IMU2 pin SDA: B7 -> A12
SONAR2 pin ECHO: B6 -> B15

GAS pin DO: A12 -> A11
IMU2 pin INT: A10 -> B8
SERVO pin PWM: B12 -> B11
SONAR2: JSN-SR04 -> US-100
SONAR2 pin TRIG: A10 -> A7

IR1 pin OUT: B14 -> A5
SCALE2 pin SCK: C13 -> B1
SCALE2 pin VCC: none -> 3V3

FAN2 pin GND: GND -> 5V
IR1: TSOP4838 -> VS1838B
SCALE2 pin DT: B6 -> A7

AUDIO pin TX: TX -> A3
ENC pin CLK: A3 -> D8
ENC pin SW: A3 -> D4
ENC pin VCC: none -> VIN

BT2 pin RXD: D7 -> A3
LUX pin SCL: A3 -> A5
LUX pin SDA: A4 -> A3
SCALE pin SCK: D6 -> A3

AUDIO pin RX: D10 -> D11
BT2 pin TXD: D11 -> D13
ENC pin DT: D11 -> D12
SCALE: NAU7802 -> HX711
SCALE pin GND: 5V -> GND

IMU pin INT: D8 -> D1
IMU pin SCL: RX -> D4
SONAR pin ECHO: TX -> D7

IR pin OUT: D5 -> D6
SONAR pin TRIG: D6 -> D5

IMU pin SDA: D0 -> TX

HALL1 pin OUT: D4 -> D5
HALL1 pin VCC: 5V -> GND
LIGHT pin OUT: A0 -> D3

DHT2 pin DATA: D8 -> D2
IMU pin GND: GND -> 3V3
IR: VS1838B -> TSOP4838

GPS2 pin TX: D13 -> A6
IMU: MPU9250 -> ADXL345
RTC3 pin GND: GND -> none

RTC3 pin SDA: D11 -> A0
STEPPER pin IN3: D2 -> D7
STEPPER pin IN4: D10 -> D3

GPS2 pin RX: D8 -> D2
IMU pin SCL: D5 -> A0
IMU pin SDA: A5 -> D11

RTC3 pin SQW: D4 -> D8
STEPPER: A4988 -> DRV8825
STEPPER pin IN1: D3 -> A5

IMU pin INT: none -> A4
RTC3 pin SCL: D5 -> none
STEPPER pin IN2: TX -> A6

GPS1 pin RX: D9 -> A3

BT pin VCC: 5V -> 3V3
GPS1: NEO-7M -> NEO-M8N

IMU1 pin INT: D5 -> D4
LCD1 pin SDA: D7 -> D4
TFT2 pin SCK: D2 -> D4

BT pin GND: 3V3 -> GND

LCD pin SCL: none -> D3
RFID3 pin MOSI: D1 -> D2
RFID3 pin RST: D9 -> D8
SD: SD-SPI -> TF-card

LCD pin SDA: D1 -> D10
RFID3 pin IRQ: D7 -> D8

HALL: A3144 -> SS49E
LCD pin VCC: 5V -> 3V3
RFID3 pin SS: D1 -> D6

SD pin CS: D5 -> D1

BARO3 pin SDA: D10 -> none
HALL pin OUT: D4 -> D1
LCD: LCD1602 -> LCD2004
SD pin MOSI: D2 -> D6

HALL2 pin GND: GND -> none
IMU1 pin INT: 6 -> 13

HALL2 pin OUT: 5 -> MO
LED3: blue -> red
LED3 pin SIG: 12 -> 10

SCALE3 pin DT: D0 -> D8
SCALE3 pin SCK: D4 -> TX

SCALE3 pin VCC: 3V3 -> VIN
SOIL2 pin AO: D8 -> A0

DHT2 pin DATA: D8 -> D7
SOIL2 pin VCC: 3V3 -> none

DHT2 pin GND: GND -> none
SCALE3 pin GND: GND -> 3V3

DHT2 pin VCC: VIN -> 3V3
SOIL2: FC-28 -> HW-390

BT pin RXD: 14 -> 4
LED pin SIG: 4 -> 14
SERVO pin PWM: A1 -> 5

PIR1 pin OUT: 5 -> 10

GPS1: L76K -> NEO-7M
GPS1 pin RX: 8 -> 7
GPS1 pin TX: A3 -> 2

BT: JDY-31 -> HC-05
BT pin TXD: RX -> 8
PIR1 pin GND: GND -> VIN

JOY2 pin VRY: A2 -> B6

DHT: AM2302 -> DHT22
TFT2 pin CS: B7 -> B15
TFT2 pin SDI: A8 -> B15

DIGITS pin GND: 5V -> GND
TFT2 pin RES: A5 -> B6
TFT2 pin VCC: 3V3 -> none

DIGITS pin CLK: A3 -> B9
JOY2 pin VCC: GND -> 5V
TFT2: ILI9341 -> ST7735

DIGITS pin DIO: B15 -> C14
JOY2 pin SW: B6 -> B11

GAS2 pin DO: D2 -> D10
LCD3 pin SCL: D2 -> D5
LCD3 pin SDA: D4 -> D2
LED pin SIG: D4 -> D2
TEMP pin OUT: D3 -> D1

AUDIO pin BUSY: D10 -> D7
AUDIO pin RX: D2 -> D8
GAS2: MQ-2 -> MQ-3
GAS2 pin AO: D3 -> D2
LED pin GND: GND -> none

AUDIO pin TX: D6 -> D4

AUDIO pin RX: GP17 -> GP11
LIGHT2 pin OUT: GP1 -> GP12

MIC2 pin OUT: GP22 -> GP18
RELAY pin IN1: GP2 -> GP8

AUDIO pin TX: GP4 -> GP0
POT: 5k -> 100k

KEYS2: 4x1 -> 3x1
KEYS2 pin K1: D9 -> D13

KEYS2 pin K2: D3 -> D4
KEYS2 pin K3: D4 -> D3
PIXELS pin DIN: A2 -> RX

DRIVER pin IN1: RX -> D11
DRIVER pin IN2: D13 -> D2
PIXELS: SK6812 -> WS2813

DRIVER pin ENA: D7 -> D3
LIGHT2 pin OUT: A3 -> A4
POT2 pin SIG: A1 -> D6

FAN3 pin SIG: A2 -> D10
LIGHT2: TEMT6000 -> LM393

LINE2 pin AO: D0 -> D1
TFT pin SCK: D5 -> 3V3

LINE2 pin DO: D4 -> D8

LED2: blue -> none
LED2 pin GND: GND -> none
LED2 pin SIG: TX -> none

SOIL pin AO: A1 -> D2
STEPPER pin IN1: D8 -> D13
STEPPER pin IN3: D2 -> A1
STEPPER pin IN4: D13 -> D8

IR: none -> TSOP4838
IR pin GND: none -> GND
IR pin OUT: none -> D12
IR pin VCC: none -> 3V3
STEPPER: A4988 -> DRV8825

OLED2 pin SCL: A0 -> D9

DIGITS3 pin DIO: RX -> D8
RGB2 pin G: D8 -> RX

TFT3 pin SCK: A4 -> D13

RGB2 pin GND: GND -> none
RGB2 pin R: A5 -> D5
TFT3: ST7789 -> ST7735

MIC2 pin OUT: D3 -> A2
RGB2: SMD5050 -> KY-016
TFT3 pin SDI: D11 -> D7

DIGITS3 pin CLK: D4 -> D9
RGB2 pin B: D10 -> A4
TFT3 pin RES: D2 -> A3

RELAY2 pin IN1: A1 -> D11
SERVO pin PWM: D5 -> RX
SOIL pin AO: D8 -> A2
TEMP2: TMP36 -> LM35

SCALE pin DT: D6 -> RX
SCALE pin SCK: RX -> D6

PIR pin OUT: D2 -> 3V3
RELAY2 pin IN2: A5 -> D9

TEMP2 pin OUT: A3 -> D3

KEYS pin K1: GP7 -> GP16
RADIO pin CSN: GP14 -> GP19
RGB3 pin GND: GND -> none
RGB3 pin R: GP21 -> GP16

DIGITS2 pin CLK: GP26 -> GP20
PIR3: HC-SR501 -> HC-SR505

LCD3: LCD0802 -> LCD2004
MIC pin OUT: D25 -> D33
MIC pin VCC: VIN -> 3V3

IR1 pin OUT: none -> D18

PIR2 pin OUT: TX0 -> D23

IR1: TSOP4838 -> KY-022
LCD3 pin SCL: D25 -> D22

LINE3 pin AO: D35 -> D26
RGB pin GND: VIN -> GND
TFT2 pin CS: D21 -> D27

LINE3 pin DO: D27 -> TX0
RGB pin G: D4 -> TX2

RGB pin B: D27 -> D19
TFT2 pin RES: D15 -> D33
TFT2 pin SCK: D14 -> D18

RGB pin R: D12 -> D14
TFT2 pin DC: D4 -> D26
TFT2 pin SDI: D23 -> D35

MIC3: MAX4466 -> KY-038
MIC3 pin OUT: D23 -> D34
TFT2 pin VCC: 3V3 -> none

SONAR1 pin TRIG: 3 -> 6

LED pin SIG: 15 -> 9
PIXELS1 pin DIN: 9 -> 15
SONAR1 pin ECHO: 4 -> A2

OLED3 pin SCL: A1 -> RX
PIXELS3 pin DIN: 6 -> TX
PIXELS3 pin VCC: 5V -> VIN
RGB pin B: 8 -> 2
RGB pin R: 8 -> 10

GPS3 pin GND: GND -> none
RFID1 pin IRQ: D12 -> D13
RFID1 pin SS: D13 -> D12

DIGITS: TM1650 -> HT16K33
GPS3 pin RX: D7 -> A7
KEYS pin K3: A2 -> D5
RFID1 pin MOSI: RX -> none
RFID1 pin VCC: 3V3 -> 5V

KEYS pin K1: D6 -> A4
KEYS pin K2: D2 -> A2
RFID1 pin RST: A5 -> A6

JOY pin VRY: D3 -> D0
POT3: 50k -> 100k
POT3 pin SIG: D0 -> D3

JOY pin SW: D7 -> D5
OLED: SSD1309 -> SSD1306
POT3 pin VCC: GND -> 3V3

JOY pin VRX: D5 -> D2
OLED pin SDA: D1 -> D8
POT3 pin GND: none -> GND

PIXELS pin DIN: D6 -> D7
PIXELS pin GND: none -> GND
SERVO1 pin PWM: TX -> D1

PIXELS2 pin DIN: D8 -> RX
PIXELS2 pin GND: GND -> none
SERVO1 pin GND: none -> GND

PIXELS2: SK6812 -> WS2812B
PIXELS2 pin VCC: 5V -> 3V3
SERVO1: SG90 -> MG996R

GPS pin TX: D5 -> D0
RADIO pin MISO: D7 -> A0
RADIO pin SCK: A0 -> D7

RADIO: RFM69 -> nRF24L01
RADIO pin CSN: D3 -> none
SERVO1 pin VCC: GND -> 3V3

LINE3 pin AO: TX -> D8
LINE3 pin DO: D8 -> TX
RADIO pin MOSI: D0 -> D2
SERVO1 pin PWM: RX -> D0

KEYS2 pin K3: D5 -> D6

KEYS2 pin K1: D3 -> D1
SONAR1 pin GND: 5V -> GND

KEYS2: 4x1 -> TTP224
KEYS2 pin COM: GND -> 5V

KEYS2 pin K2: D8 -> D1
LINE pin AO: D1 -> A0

※

**Task statement**
When the line containing "SONAR pin ECHO: TX -> D7" is reached, include it and stop. Until then, output each line of the entries exactly as given, starting from the first.

**Answer space**
IMU2 pin SDA: B7 -> A12
SONAR2 pin ECHO: B6 -> B15

GAS pin DO: A12 -> A11
IMU2 pin INT: A10 -> B8
SERVO pin PWM: B12 -> B11
SONAR2: JSN-SR04 -> US-100
SONAR2 pin TRIG: A10 -> A7

IR1 pin OUT: B14 -> A5
SCALE2 pin SCK: C13 -> B1
SCALE2 pin VCC: none -> 3V3

FAN2 pin GND: GND -> 5V
IR1: TSOP4838 -> VS1838B
SCALE2 pin DT: B6 -> A7

AUDIO pin TX: TX -> A3
ENC pin CLK: A3 -> D8
ENC pin SW: A3 -> D4
ENC pin VCC: none -> VIN

BT2 pin RXD: D7 -> A3
LUX pin SCL: A3 -> A5
LUX pin SDA: A4 -> A3
SCALE pin SCK: D6 -> A3

AUDIO pin RX: D10 -> D11
BT2 pin TXD: D11 -> D13
ENC pin DT: D11 -> D12
SCALE: NAU7802 -> HX711
SCALE pin GND: 5V -> GND

IMU pin INT: D8 -> D1
IMU pin SCL: RX -> D4
SONAR pin ECHO: TX -> D7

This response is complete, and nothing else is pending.